Data for analysis –
-*-
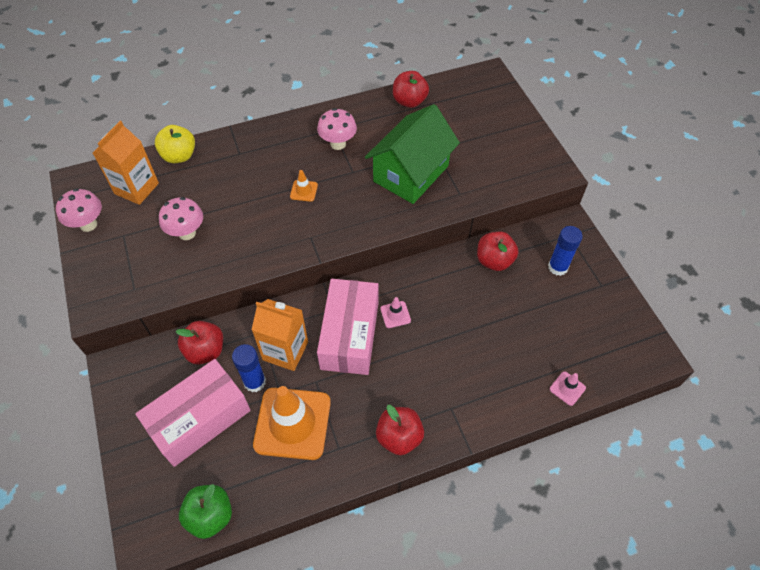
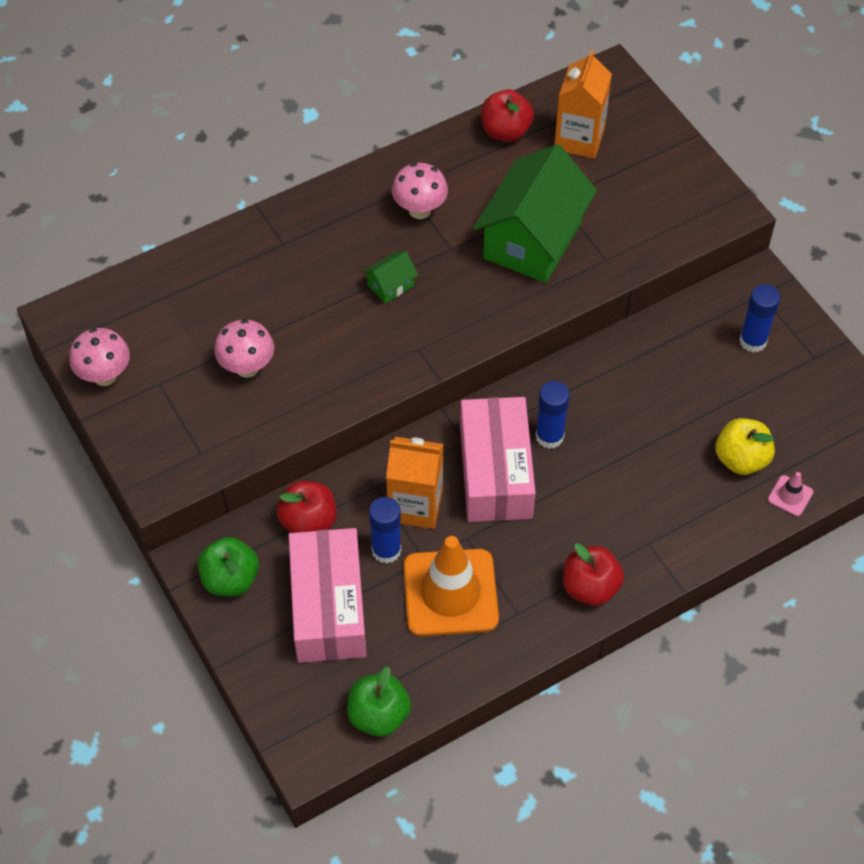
camera: 10 degrees left, 0 degrees up
orange carton [93,121,159,205] -> orange carton moved to [554,50,612,159]
pink box [135,359,251,467] -> pink box turned 45 degrees counterclockwise [289,528,366,663]
yellow apple [155,125,195,163] -> yellow apple moved to [715,418,775,475]
orange traffic cone [290,170,318,202] -> green house [363,251,418,303]
pink traffic cone [380,297,411,328] -> blue glue stick [536,381,570,449]
red apple [477,232,518,271] -> none
none -> green apple [198,537,259,596]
-*-
About this task –
Note each line of the material holding "cone" and copy it out.

Your response –
orange traffic cone [290,170,318,202] -> green house [363,251,418,303]
pink traffic cone [380,297,411,328] -> blue glue stick [536,381,570,449]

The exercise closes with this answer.